======== Excerpted records

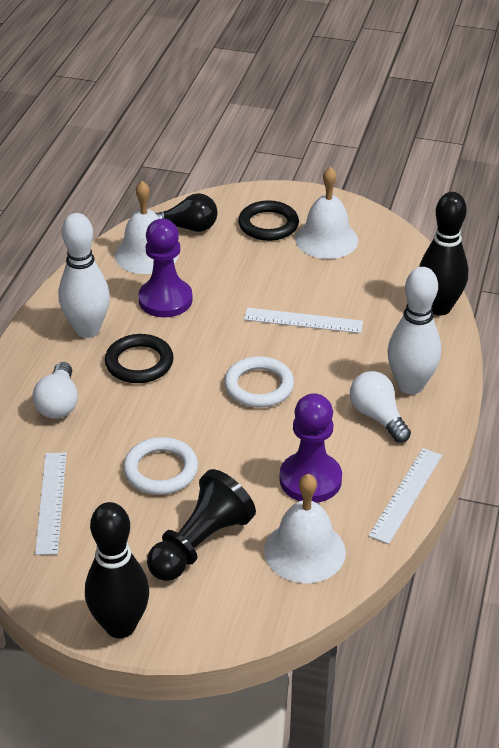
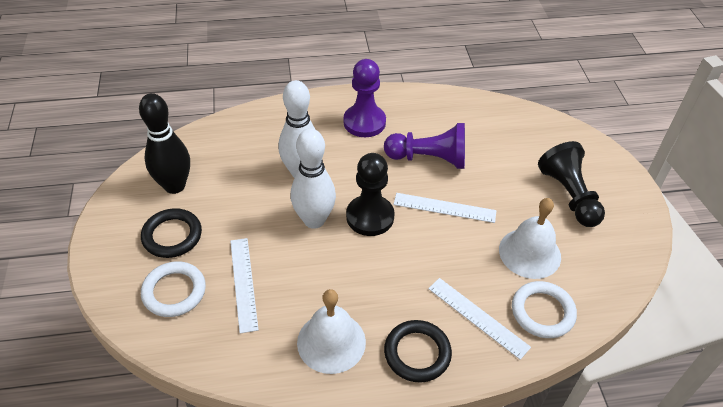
black bowling pin: 2 -> 1
black light bulb: 1 -> 0
black pawn: 1 -> 2
white bell: 3 -> 2
white light bulb: 2 -> 0

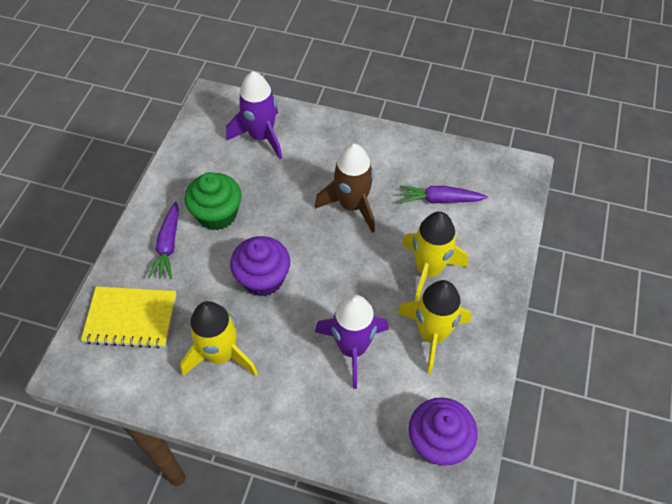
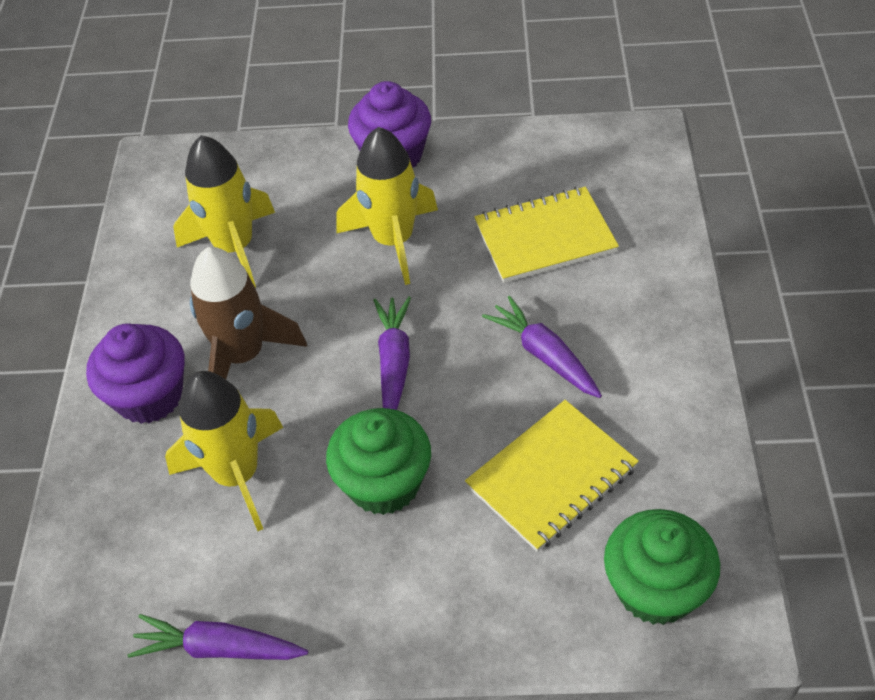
green cupcake: 1 -> 2
purple carrot: 2 -> 3
purple rocket: 2 -> 0
yellow notebook: 1 -> 2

================

[Exercise prompt]
Exact output of each line above is wanted, without the pictures.

[Output for this exercise]
black bowling pin: 2 -> 1
black light bulb: 1 -> 0
black pawn: 1 -> 2
white bell: 3 -> 2
white light bulb: 2 -> 0

green cupcake: 1 -> 2
purple carrot: 2 -> 3
purple rocket: 2 -> 0
yellow notebook: 1 -> 2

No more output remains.